Set exercise
Please reproduce the entries below, switching each "counterclockwise" to "anticlockwise" and leaving everything else untouched.

Extracted records
--------------------------------------------------

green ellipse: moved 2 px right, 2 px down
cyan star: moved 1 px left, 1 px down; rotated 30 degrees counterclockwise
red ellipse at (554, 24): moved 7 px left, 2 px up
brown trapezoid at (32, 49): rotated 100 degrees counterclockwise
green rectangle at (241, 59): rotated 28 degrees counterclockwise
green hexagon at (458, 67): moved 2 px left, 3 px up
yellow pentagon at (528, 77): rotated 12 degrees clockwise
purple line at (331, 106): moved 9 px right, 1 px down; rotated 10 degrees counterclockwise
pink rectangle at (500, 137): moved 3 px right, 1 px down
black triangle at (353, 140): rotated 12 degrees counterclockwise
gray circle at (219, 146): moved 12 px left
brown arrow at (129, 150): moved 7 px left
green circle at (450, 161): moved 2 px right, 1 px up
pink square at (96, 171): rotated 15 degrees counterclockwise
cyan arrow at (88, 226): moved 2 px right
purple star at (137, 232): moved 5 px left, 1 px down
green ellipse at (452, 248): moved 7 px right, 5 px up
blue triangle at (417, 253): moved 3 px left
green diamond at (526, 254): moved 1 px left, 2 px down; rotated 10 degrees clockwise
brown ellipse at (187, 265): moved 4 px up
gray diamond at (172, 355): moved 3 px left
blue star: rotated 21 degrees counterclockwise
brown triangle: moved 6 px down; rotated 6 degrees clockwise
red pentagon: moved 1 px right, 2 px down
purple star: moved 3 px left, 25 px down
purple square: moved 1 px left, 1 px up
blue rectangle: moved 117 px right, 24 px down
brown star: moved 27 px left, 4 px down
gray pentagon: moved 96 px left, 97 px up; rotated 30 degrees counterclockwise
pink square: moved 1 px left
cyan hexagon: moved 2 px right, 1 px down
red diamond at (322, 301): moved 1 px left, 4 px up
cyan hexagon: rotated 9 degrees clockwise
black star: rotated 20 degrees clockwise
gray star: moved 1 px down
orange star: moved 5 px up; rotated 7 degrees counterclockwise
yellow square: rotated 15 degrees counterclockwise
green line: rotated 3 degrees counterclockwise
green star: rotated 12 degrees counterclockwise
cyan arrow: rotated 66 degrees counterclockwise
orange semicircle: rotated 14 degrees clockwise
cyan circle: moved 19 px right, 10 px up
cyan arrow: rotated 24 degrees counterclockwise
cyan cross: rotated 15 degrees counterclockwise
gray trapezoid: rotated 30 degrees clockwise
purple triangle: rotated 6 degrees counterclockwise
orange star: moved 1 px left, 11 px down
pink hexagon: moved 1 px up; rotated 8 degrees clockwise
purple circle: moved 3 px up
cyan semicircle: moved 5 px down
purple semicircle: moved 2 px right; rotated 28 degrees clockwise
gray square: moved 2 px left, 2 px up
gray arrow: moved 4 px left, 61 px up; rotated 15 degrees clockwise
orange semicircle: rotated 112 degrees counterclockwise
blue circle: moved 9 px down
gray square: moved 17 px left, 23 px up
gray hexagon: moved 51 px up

--------------------------------------------------

Exercise response
green ellipse: moved 2 px right, 2 px down
cyan star: moved 1 px left, 1 px down; rotated 30 degrees anticlockwise
red ellipse at (554, 24): moved 7 px left, 2 px up
brown trapezoid at (32, 49): rotated 100 degrees anticlockwise
green rectangle at (241, 59): rotated 28 degrees anticlockwise
green hexagon at (458, 67): moved 2 px left, 3 px up
yellow pentagon at (528, 77): rotated 12 degrees clockwise
purple line at (331, 106): moved 9 px right, 1 px down; rotated 10 degrees anticlockwise
pink rectangle at (500, 137): moved 3 px right, 1 px down
black triangle at (353, 140): rotated 12 degrees anticlockwise
gray circle at (219, 146): moved 12 px left
brown arrow at (129, 150): moved 7 px left
green circle at (450, 161): moved 2 px right, 1 px up
pink square at (96, 171): rotated 15 degrees anticlockwise
cyan arrow at (88, 226): moved 2 px right
purple star at (137, 232): moved 5 px left, 1 px down
green ellipse at (452, 248): moved 7 px right, 5 px up
blue triangle at (417, 253): moved 3 px left
green diamond at (526, 254): moved 1 px left, 2 px down; rotated 10 degrees clockwise
brown ellipse at (187, 265): moved 4 px up
gray diamond at (172, 355): moved 3 px left
blue star: rotated 21 degrees anticlockwise
brown triangle: moved 6 px down; rotated 6 degrees clockwise
red pentagon: moved 1 px right, 2 px down
purple star: moved 3 px left, 25 px down
purple square: moved 1 px left, 1 px up
blue rectangle: moved 117 px right, 24 px down
brown star: moved 27 px left, 4 px down
gray pentagon: moved 96 px left, 97 px up; rotated 30 degrees anticlockwise
pink square: moved 1 px left
cyan hexagon: moved 2 px right, 1 px down
red diamond at (322, 301): moved 1 px left, 4 px up
cyan hexagon: rotated 9 degrees clockwise
black star: rotated 20 degrees clockwise
gray star: moved 1 px down
orange star: moved 5 px up; rotated 7 degrees anticlockwise
yellow square: rotated 15 degrees anticlockwise
green line: rotated 3 degrees anticlockwise
green star: rotated 12 degrees anticlockwise
cyan arrow: rotated 66 degrees anticlockwise
orange semicircle: rotated 14 degrees clockwise
cyan circle: moved 19 px right, 10 px up
cyan arrow: rotated 24 degrees anticlockwise
cyan cross: rotated 15 degrees anticlockwise
gray trapezoid: rotated 30 degrees clockwise
purple triangle: rotated 6 degrees anticlockwise
orange star: moved 1 px left, 11 px down
pink hexagon: moved 1 px up; rotated 8 degrees clockwise
purple circle: moved 3 px up
cyan semicircle: moved 5 px down
purple semicircle: moved 2 px right; rotated 28 degrees clockwise
gray square: moved 2 px left, 2 px up
gray arrow: moved 4 px left, 61 px up; rotated 15 degrees clockwise
orange semicircle: rotated 112 degrees anticlockwise
blue circle: moved 9 px down
gray square: moved 17 px left, 23 px up
gray hexagon: moved 51 px up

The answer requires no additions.